▶ [YOUR INSTRUCTIONS]
Please repeat, exactly as written, every line from the one containing "R6: 82k (GND, VP) -> 82k (IN_B, VP)" through the last line of the records, both included, and leave out any pictures.

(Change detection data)
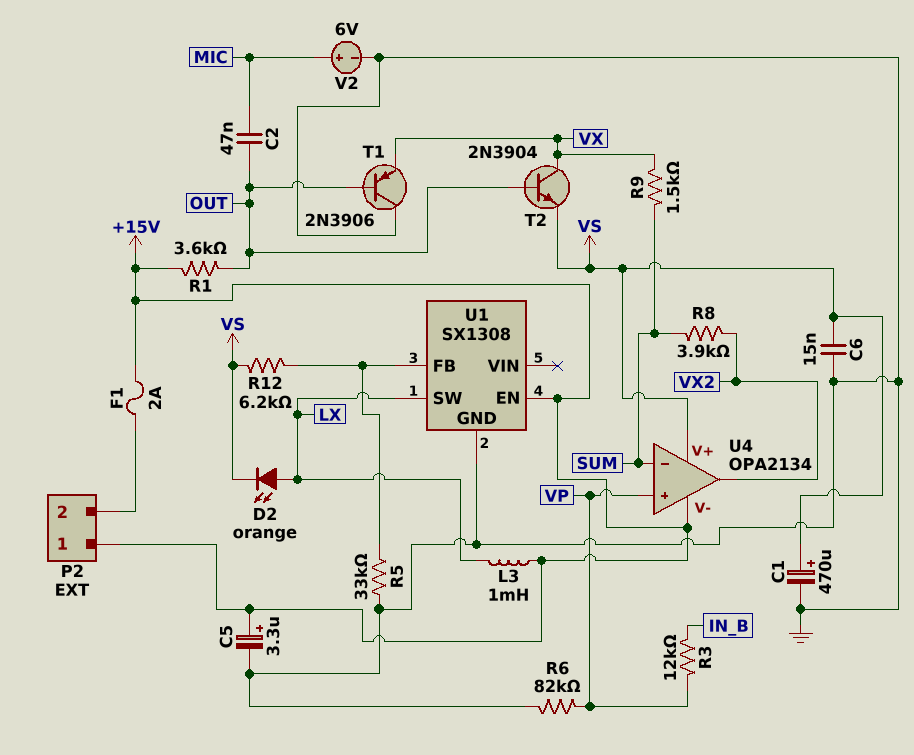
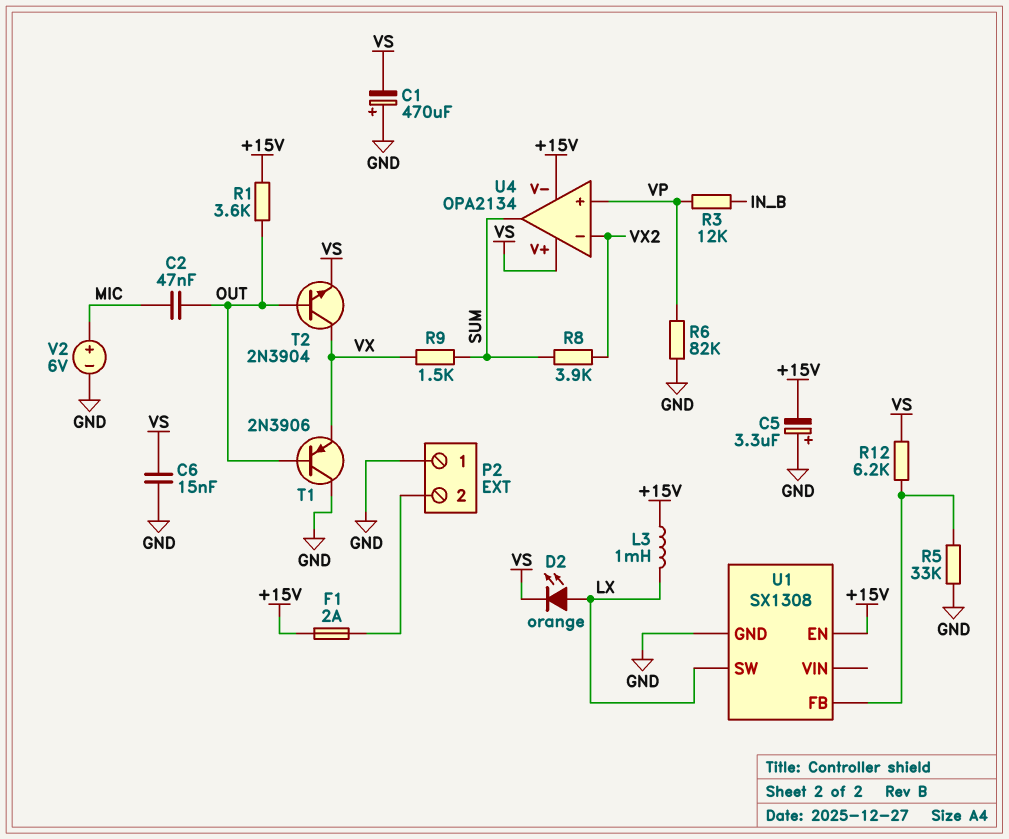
C1: 470uF (plus VS, minus GND) -> 470uF (plus GND, minus VS)
C5: 3.3uF (plus +15V, minus GND) -> 3.3uF (plus GND, minus +15V)
P2 pin 1: +15V -> GND
U4 pin in-: SUM -> VX2
U4 pin out: VX2 -> SUM

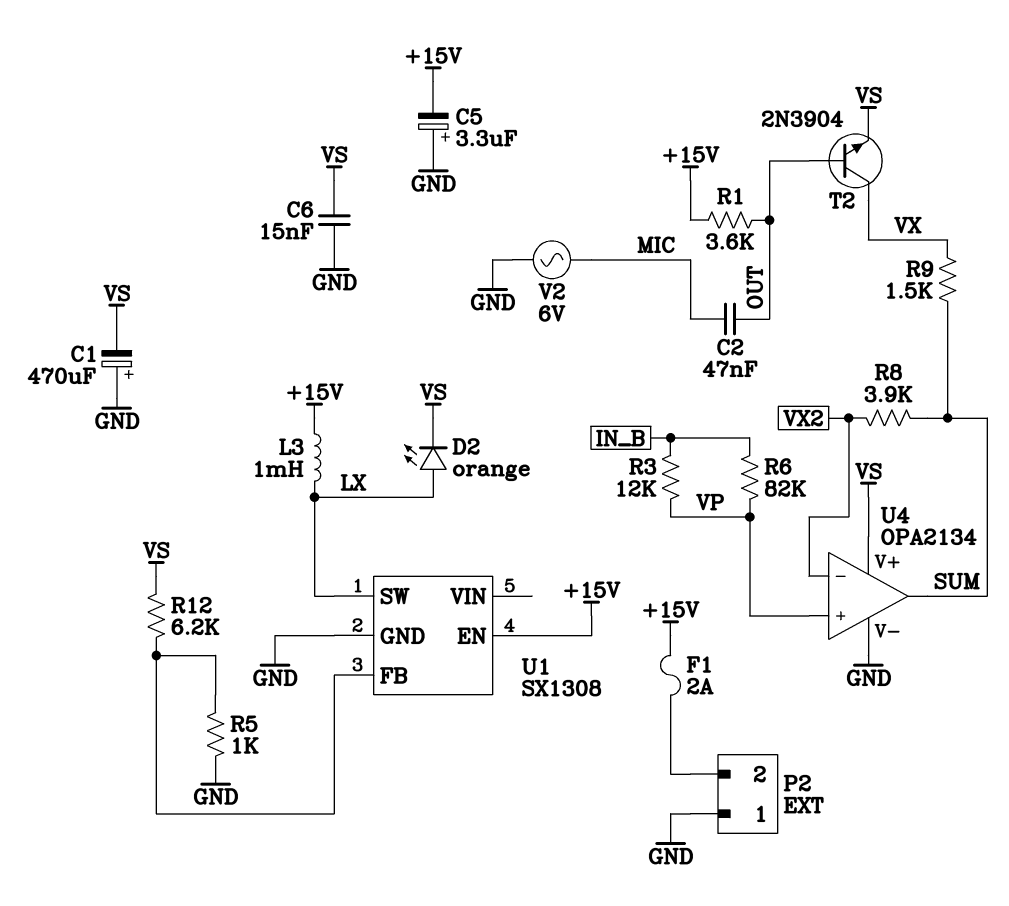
R5: 33k (GND, U1/FB) -> 1k (GND, U1/FB)
R6: 82k (GND, VP) -> 82k (IN_B, VP)
T1: PNP 2N3906 (B OUT, C GND, E VX) -> none
U4 pin V-: +15V -> GND
V2: 6V (plus MIC, minus GND) -> AC 6V (GND, MIC)

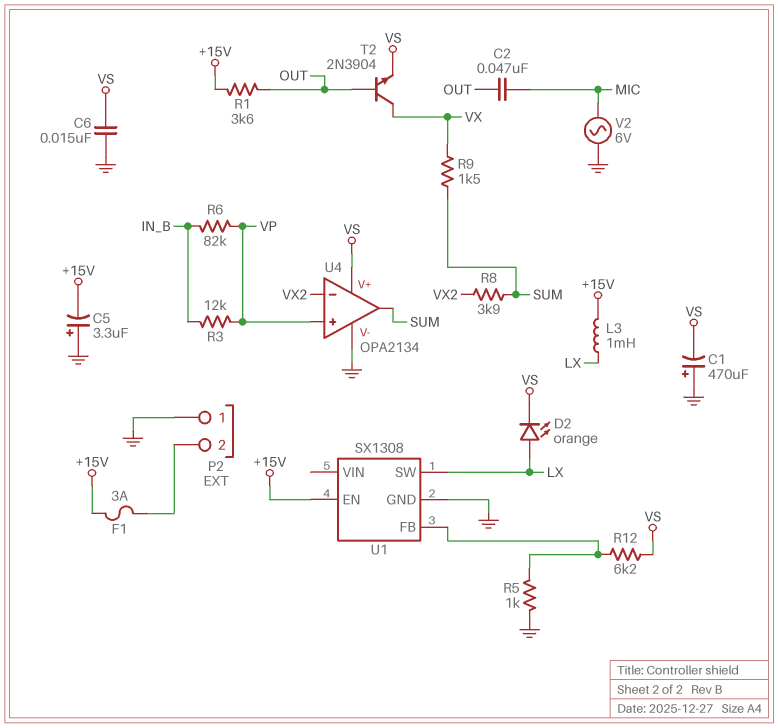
F1: 2A (+15V, P2/2) -> 3A (+15V, P2/2)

▶ [SOLUTION BELOW]
R6: 82k (GND, VP) -> 82k (IN_B, VP)
T1: PNP 2N3906 (B OUT, C GND, E VX) -> none
U4 pin V-: +15V -> GND
V2: 6V (plus MIC, minus GND) -> AC 6V (GND, MIC)

F1: 2A (+15V, P2/2) -> 3A (+15V, P2/2)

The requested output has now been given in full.